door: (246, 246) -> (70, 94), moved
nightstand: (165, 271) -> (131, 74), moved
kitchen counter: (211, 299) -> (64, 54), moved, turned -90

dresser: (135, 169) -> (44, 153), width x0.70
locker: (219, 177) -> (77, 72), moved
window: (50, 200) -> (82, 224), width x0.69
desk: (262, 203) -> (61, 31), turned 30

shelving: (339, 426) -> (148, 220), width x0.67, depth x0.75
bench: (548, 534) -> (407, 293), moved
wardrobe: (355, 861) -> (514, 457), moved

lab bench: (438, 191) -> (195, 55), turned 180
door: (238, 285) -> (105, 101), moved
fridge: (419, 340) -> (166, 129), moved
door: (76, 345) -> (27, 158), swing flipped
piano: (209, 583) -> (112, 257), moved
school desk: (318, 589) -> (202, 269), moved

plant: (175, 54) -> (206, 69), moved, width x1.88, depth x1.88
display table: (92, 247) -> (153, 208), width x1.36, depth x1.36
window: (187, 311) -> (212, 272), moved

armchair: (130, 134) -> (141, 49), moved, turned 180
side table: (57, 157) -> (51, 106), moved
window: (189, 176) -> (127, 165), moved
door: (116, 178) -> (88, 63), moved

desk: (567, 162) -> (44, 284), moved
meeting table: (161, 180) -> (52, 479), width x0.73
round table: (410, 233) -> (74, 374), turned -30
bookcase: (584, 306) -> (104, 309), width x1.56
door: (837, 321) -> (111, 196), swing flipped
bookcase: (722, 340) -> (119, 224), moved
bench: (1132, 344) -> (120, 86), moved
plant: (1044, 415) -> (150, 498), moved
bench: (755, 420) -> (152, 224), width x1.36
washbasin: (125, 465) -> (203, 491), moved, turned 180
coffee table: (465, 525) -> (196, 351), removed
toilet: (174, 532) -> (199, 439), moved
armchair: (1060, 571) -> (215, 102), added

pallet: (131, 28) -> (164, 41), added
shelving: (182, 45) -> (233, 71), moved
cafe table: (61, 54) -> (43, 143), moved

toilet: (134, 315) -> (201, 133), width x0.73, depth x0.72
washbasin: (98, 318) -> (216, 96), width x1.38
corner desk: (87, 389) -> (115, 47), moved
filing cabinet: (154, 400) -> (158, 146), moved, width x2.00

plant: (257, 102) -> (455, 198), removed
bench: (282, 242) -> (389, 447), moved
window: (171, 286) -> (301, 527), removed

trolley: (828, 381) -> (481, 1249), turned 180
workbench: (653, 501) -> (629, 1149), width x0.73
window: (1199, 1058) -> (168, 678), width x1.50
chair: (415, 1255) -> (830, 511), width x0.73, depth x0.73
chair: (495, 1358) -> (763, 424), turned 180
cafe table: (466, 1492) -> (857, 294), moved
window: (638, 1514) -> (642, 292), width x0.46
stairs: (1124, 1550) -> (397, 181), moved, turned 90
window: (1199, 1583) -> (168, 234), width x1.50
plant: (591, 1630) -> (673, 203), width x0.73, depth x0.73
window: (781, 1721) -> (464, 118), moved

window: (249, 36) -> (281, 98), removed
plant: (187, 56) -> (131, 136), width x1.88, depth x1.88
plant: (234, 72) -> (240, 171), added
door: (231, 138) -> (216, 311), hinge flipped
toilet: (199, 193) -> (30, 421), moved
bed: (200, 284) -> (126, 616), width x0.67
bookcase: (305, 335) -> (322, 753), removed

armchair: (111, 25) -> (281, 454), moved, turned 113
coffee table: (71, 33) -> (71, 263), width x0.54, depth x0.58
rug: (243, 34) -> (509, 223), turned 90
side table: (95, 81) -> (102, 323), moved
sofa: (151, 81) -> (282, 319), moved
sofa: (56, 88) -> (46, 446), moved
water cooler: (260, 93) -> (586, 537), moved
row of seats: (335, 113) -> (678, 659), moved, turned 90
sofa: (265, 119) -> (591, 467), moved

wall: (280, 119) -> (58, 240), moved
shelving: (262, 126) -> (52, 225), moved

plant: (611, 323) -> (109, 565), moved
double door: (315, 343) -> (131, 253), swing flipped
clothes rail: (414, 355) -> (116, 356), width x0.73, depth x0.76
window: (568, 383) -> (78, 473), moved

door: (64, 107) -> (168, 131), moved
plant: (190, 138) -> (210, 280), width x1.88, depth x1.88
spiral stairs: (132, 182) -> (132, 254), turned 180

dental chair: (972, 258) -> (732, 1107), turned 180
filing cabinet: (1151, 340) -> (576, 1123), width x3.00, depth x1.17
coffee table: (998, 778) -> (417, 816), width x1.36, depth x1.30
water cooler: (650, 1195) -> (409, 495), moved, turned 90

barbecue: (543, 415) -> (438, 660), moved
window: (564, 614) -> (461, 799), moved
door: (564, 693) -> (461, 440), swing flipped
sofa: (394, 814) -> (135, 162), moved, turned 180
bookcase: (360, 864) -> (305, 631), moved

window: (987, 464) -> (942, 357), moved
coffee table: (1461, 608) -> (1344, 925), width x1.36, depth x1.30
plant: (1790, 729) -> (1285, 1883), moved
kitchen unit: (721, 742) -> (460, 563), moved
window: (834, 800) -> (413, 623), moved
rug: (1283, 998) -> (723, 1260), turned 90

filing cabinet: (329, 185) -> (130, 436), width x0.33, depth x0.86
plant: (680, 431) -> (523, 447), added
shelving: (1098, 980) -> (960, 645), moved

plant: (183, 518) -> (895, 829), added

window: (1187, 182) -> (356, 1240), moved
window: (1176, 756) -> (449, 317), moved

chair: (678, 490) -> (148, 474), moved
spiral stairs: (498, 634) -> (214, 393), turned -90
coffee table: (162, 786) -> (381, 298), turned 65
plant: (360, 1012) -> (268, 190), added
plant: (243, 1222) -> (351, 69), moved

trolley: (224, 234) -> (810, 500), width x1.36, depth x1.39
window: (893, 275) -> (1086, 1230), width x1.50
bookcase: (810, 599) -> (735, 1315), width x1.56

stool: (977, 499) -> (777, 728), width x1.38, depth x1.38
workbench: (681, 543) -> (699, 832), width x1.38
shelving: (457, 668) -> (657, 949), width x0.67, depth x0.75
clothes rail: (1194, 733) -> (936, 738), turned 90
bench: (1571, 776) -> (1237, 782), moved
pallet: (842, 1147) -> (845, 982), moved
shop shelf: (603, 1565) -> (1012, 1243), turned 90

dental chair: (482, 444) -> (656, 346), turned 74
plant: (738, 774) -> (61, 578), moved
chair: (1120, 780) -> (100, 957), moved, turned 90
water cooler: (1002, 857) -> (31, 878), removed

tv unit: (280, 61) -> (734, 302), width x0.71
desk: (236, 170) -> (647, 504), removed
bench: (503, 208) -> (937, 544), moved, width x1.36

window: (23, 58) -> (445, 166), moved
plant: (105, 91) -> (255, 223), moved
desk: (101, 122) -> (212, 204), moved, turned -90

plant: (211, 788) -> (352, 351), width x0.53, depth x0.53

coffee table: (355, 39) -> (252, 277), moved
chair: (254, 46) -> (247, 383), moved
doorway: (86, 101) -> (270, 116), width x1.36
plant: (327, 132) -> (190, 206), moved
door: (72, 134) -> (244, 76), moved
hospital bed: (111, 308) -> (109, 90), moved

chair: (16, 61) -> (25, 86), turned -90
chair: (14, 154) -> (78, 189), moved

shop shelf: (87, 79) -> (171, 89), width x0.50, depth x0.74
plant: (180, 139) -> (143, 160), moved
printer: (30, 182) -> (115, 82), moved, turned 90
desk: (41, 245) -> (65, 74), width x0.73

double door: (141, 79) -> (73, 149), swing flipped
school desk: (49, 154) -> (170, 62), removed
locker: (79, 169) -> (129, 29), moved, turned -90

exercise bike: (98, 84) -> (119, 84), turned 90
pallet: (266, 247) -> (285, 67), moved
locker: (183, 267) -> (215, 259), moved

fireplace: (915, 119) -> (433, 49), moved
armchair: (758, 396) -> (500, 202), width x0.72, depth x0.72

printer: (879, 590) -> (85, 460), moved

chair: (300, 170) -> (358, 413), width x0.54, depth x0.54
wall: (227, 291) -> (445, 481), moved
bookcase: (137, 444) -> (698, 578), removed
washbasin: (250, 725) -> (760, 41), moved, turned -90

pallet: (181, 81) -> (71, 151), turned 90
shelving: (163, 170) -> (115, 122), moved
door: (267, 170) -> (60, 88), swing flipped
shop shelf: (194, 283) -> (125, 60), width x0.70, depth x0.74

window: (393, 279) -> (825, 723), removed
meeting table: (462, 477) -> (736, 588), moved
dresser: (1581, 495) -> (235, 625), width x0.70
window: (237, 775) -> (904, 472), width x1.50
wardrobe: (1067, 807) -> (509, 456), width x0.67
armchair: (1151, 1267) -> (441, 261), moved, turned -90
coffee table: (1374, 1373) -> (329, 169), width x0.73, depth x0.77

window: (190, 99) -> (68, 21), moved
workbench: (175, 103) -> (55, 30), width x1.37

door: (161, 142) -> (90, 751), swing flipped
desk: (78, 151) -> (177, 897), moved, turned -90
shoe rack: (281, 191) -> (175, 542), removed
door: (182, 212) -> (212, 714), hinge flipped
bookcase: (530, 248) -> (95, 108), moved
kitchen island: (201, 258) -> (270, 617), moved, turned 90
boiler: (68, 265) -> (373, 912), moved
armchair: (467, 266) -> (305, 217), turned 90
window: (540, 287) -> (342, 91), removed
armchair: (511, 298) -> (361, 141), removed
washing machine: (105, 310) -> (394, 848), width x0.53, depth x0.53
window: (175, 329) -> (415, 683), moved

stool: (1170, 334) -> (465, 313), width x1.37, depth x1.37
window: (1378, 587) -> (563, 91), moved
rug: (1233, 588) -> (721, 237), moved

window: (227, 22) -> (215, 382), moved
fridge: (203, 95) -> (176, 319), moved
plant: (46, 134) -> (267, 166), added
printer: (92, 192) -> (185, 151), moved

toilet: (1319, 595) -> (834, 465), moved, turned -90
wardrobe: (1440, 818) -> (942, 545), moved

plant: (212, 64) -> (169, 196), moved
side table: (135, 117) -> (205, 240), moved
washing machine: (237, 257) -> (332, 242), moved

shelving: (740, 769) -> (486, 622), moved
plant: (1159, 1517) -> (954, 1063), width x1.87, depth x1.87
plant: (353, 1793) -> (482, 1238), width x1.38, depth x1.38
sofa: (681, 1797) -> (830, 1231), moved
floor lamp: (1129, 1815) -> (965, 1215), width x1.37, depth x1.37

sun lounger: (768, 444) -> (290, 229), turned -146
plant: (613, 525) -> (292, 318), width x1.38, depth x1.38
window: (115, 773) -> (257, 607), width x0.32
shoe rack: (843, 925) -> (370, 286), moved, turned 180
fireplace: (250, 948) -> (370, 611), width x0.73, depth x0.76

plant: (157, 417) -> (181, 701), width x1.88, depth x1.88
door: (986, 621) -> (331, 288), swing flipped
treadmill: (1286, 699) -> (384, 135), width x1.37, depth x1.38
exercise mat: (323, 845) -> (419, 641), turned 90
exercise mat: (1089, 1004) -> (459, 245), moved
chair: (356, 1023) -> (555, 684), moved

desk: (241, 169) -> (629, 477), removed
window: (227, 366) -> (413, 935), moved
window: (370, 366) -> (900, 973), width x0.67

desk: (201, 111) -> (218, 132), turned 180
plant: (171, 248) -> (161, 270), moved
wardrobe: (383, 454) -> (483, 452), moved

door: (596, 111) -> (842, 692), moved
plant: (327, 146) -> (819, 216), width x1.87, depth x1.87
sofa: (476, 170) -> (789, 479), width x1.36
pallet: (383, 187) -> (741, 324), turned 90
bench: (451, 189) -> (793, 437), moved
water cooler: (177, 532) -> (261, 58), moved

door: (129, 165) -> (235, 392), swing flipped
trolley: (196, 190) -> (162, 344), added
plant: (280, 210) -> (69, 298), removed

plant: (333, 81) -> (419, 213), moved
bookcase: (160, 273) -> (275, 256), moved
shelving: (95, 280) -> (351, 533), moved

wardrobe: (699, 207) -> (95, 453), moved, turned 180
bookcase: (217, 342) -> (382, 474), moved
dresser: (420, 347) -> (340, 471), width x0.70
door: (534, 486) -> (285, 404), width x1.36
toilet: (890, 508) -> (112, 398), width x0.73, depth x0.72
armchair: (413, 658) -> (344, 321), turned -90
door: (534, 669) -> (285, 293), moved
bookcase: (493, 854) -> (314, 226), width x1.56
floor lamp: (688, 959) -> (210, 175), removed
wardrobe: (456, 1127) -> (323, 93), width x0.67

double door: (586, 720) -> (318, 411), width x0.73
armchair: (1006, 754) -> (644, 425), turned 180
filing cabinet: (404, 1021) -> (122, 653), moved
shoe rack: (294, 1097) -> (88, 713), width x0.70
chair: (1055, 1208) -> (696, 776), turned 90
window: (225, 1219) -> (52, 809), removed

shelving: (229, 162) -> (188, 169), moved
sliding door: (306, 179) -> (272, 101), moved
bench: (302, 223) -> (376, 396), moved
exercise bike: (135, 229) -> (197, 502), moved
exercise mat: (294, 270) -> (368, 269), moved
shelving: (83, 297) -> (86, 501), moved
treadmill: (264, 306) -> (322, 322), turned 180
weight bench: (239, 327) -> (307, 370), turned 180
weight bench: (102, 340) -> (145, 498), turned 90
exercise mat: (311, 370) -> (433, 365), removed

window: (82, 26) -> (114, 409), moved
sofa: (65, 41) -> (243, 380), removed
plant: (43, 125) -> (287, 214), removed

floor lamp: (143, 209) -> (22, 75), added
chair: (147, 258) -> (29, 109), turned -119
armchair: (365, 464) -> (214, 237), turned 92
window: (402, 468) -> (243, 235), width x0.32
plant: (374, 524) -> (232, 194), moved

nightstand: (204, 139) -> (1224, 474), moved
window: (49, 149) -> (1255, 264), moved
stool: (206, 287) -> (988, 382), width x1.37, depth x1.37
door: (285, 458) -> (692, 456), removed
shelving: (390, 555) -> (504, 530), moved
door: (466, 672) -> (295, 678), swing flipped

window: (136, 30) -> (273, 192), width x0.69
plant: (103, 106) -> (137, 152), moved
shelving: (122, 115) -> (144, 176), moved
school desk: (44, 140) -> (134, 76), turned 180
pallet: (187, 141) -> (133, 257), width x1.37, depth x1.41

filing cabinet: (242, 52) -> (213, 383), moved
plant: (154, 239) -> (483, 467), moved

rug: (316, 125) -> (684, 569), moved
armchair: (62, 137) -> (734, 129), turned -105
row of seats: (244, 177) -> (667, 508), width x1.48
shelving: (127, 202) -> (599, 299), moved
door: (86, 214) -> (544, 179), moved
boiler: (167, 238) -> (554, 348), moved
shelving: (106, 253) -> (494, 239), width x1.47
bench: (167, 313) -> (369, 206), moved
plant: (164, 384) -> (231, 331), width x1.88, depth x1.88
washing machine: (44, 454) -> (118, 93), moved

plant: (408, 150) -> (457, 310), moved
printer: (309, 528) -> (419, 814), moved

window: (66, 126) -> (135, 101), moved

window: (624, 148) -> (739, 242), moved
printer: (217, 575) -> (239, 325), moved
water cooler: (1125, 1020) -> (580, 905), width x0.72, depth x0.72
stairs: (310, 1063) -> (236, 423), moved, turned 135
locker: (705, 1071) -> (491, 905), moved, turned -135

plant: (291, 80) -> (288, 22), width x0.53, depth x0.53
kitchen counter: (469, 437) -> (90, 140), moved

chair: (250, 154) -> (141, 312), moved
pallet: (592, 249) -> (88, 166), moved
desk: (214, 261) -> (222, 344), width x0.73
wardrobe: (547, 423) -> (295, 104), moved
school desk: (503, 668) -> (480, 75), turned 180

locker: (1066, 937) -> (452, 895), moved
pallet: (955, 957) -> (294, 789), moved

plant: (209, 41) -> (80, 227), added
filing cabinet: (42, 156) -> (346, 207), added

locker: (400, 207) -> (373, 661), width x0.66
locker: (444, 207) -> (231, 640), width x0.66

^^^^^^^^^^^^^^^^

Task description: Could you set down, exactly as written, the lines above between the one holding "armchair: (1006, 754)" and the one holding "bench: (302, 223) -> (376, 396), moved", inclusive, and nothing more?

Answer space:
armchair: (1006, 754) -> (644, 425), turned 180
filing cabinet: (404, 1021) -> (122, 653), moved
shoe rack: (294, 1097) -> (88, 713), width x0.70
chair: (1055, 1208) -> (696, 776), turned 90
window: (225, 1219) -> (52, 809), removed

shelving: (229, 162) -> (188, 169), moved
sliding door: (306, 179) -> (272, 101), moved
bench: (302, 223) -> (376, 396), moved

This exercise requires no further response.